▶ [TASK ITEM]:
Go through the lines below and tally those containing the string "VLOAD". Respond with the number only.

### DATASET EXCERPTS

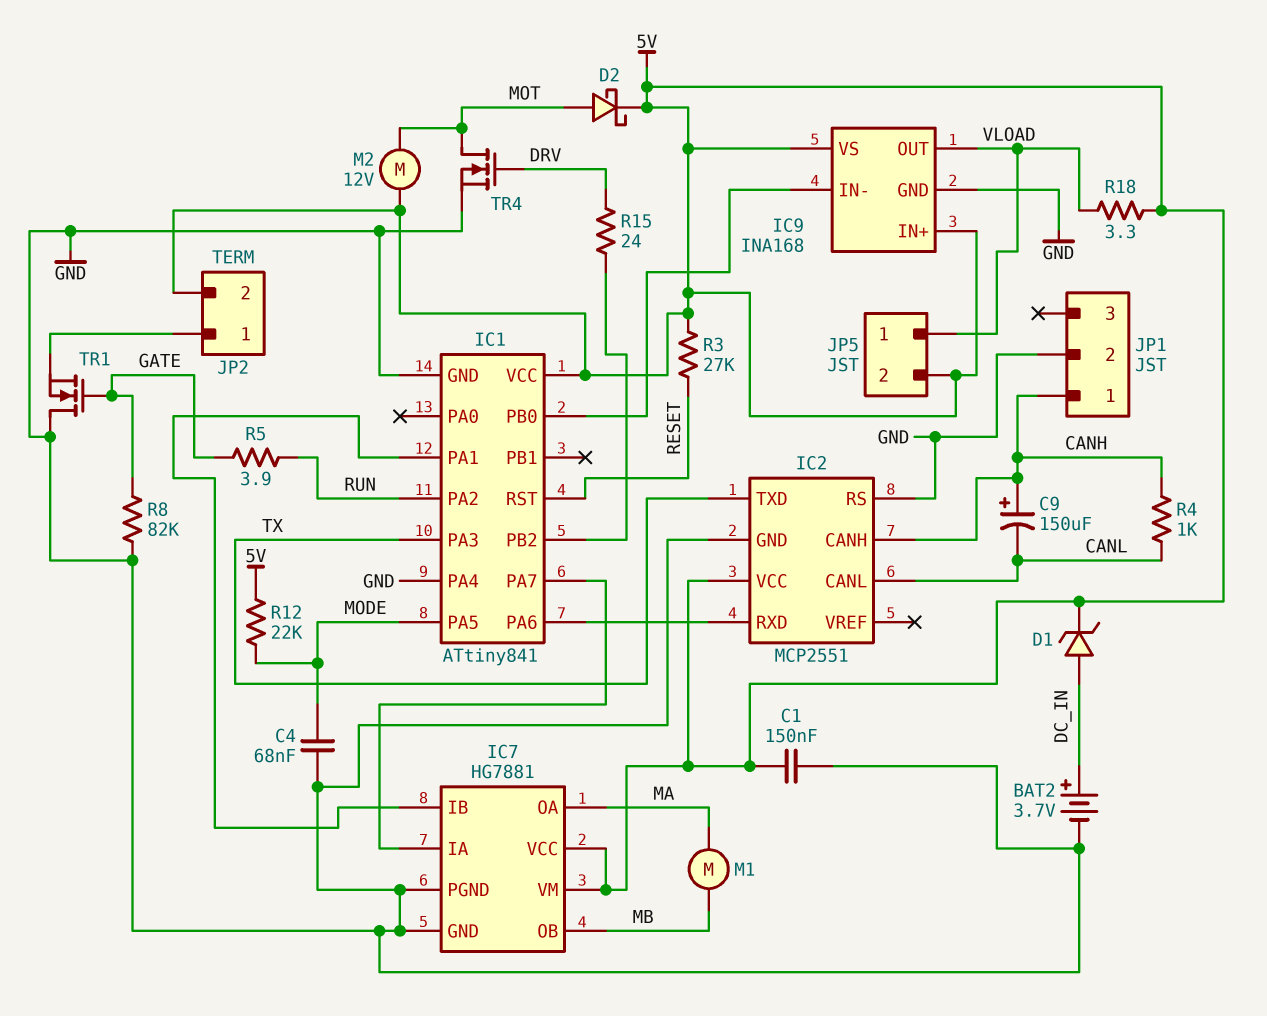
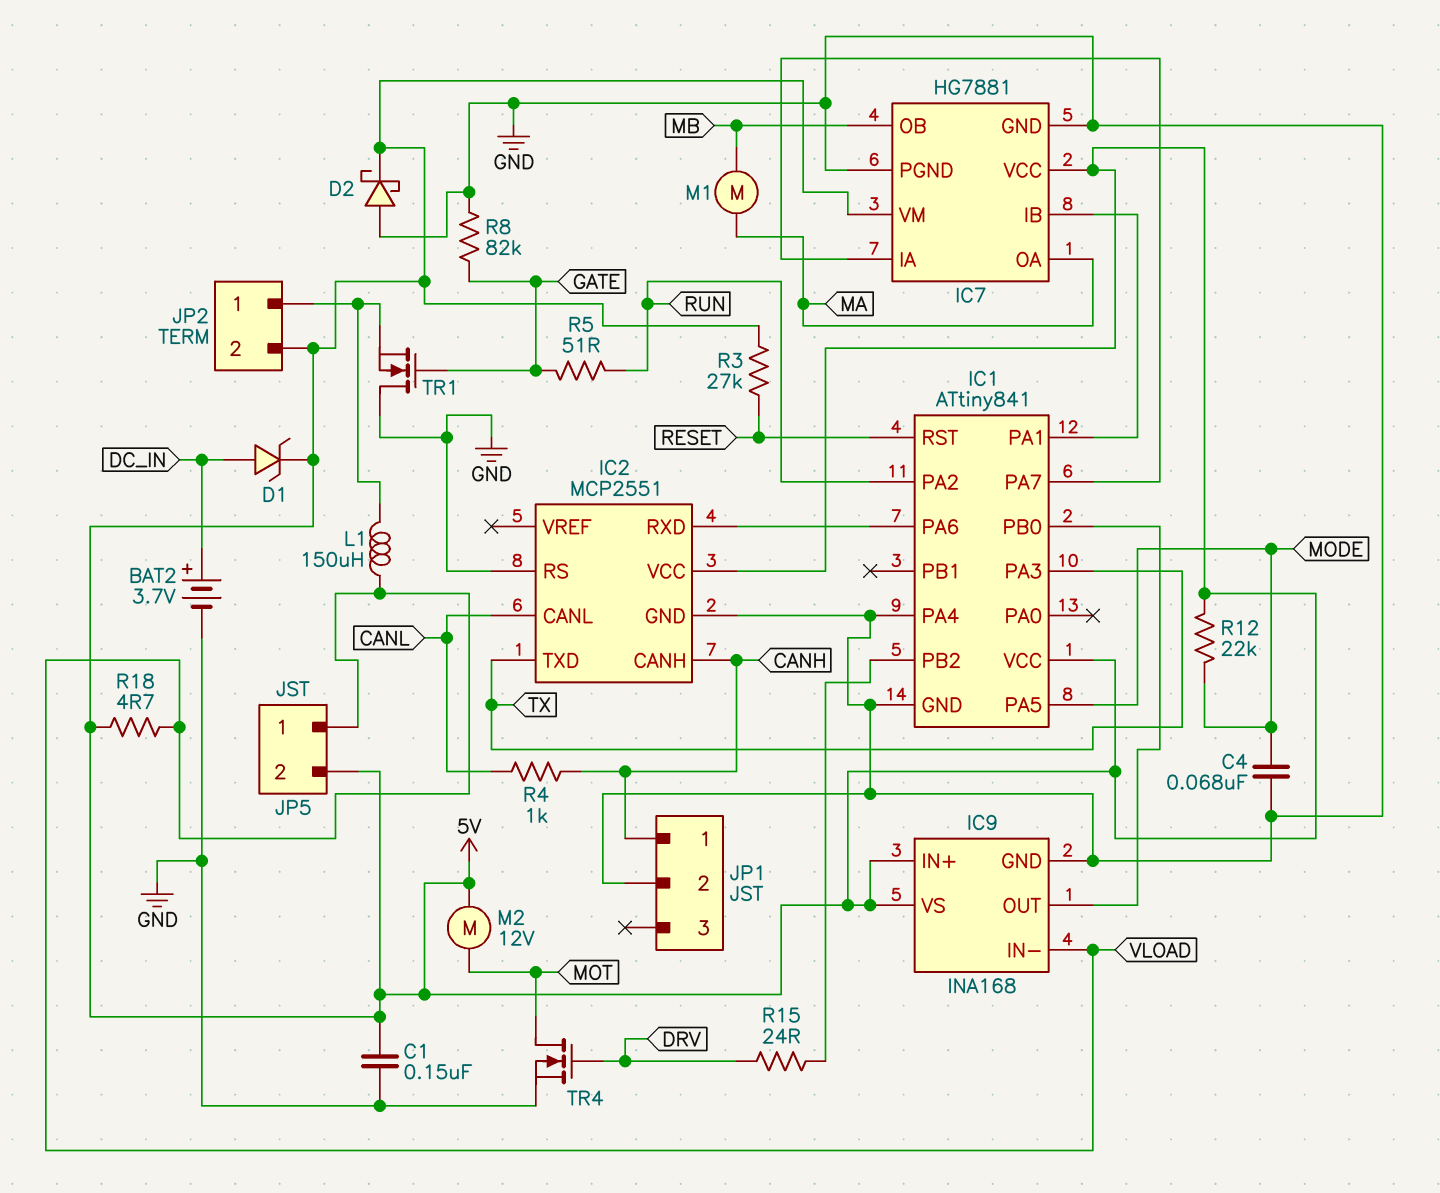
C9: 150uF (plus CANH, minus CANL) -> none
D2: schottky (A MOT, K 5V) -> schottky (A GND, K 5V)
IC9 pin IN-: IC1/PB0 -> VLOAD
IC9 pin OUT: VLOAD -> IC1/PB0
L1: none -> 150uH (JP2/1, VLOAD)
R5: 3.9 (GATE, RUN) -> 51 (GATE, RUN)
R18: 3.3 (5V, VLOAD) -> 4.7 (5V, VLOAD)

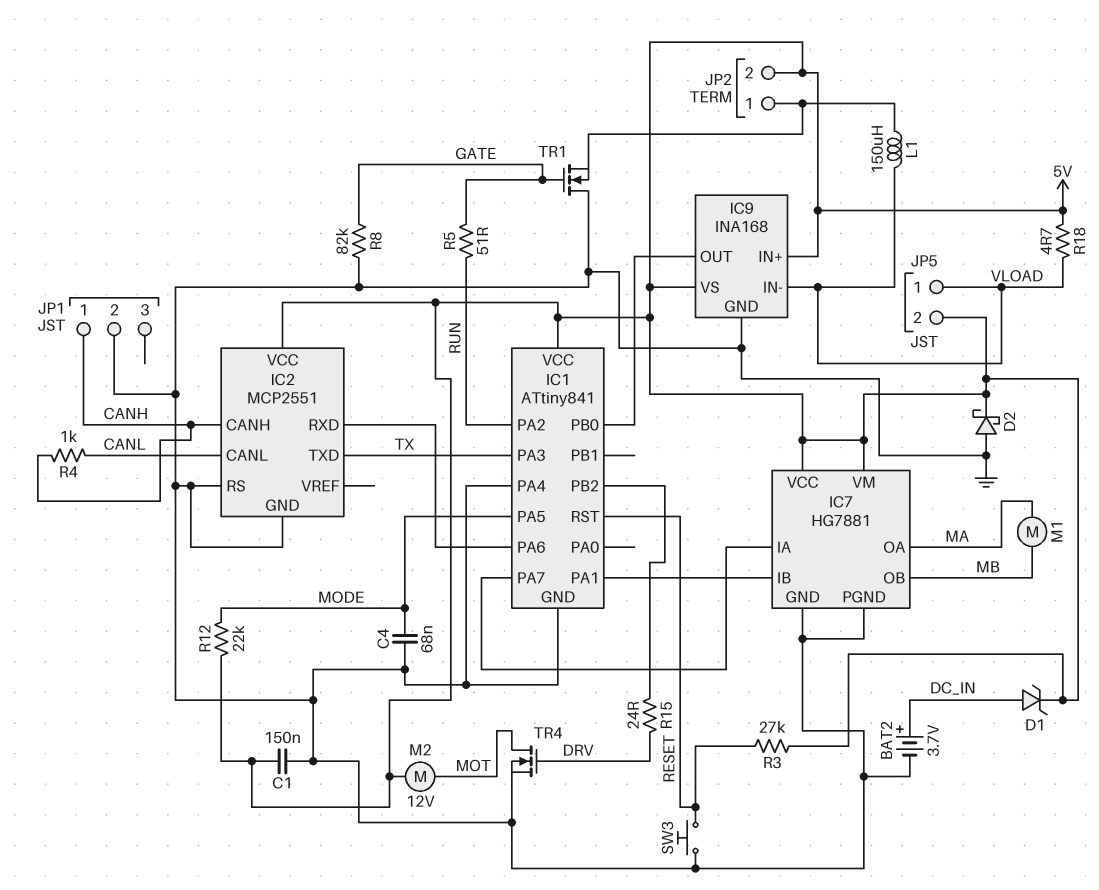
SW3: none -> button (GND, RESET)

######

▶ [RESULT OF THE TASK]:
4